**Action item**
As soon as the line containing "blue watering can [273,102,345,158]" appears in the material below, start returning lines exactly, and end with the line containing "pink jar [542,147,596,221]".

**Recorded data**
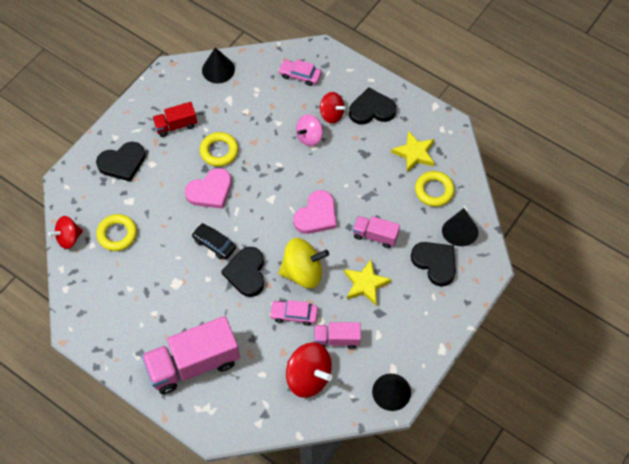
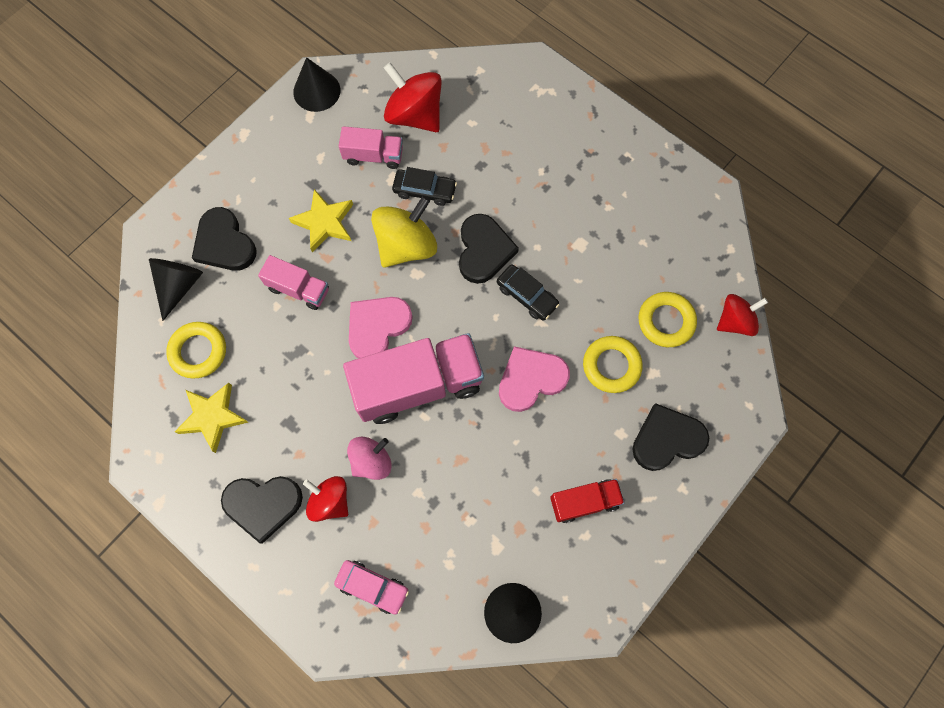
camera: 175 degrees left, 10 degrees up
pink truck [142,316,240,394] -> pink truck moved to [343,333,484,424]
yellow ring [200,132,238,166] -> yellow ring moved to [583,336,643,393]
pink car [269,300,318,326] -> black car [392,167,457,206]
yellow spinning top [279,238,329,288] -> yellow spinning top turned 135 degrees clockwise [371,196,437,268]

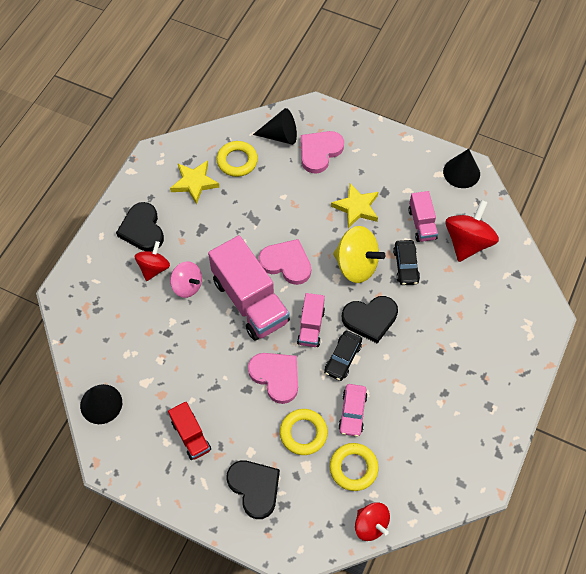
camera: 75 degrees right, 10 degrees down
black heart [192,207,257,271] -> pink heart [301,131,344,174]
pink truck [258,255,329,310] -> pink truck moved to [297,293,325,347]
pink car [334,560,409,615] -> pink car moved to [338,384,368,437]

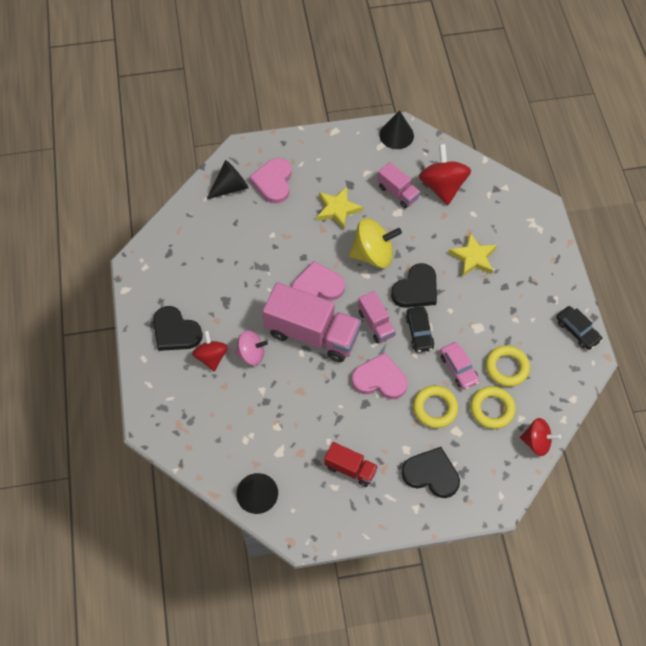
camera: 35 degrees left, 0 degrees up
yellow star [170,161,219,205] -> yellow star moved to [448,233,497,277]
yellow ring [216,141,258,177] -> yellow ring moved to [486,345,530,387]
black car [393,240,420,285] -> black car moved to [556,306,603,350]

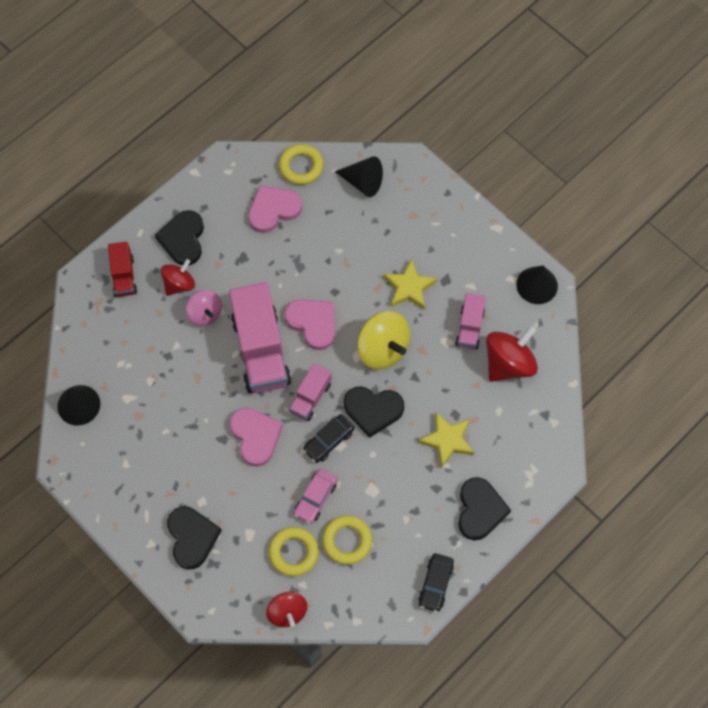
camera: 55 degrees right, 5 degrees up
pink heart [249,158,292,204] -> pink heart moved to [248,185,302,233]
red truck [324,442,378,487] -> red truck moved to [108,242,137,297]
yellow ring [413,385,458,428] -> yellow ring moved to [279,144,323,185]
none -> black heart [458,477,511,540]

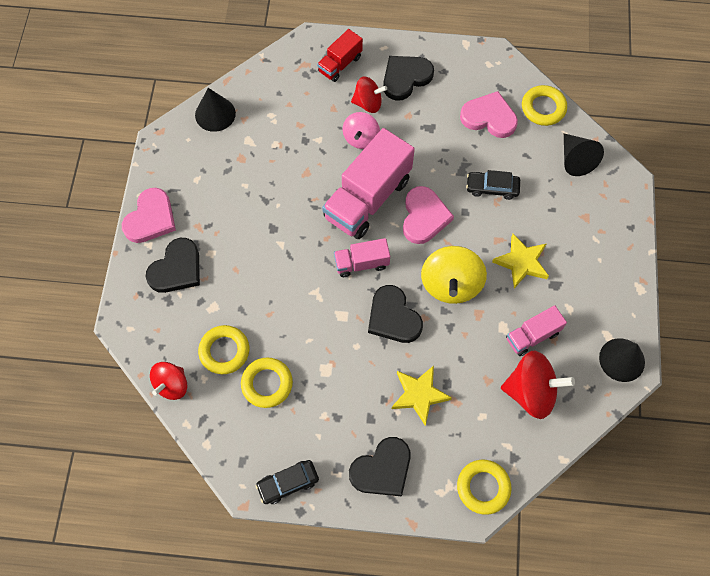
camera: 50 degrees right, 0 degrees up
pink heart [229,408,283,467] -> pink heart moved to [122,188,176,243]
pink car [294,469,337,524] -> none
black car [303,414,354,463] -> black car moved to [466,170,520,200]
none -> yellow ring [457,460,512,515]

--

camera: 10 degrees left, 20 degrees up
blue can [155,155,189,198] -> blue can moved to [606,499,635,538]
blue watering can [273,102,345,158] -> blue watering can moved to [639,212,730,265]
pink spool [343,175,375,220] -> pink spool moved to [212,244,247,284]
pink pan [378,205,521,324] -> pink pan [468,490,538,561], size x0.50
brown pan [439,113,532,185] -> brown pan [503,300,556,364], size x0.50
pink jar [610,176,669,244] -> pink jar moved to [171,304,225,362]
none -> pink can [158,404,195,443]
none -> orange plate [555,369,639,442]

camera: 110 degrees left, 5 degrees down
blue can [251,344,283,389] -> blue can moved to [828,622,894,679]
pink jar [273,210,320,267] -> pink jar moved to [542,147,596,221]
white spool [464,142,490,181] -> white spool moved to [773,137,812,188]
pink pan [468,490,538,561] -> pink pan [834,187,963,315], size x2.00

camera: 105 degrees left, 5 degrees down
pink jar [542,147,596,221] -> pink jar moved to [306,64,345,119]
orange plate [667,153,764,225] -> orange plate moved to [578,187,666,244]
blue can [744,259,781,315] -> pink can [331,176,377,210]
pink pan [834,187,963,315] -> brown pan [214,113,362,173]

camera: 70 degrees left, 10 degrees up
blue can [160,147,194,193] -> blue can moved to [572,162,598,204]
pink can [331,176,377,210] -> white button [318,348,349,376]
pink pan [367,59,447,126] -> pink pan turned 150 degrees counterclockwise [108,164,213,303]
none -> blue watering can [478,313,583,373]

**Output for this task**
blue watering can [273,102,345,158] -> blue watering can moved to [639,212,730,265]
pink spool [343,175,375,220] -> pink spool moved to [212,244,247,284]
pink pan [378,205,521,324] -> pink pan [468,490,538,561], size x0.50
brown pan [439,113,532,185] -> brown pan [503,300,556,364], size x0.50
pink jar [610,176,669,244] -> pink jar moved to [171,304,225,362]
none -> pink can [158,404,195,443]
none -> orange plate [555,369,639,442]

camera: 110 degrees left, 5 degrees down
blue can [251,344,283,389] -> blue can moved to [828,622,894,679]
pink jar [273,210,320,267] -> pink jar moved to [542,147,596,221]
white spool [464,142,490,181] -> white spool moved to [773,137,812,188]
pink pan [468,490,538,561] -> pink pan [834,187,963,315], size x2.00

camera: 105 degrees left, 5 degrees down
pink jar [542,147,596,221] -> pink jar moved to [306,64,345,119]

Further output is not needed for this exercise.